[Exercise goal] Print the listing in its entirety and exactly, leaving out images.

[Data section]
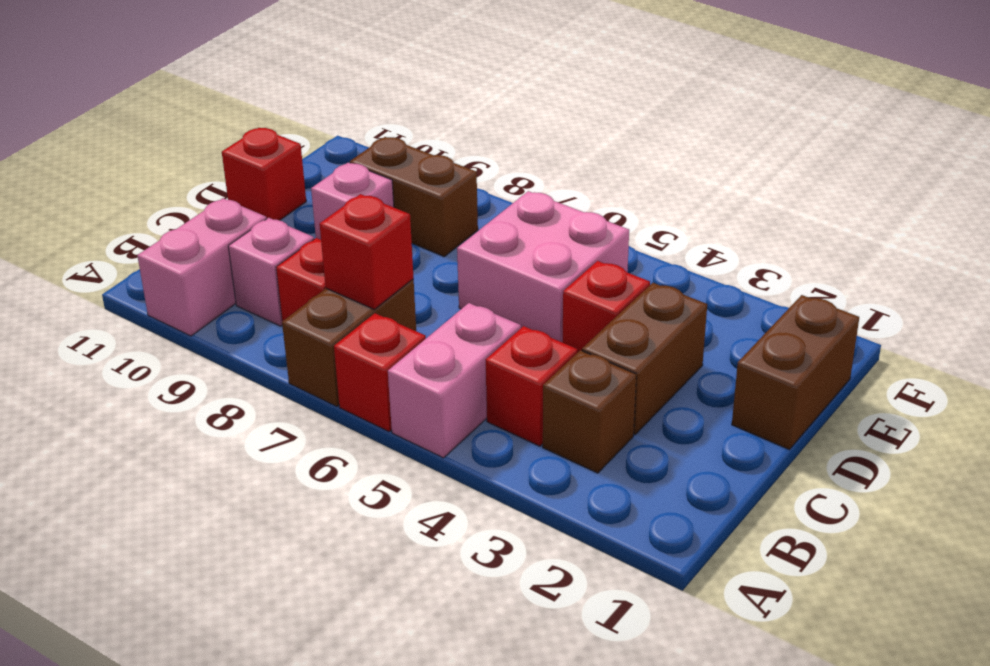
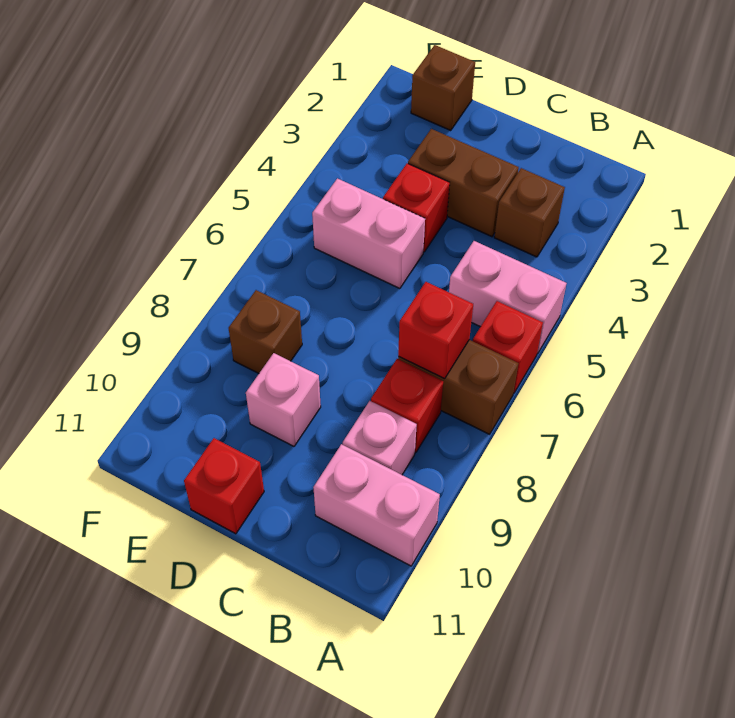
red brick B4 level 1 -> none
brown brick D1:E1 level 1 -> brown brick E1 level 1
pink brick D5:E6 level 1 -> pink brick D5:E5 level 1
brown brick E8:E9 level 1 -> brown brick E8 level 1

[Output below]
red brick B4 level 1 -> none
brown brick D1:E1 level 1 -> brown brick E1 level 1
pink brick D5:E6 level 1 -> pink brick D5:E5 level 1
brown brick E8:E9 level 1 -> brown brick E8 level 1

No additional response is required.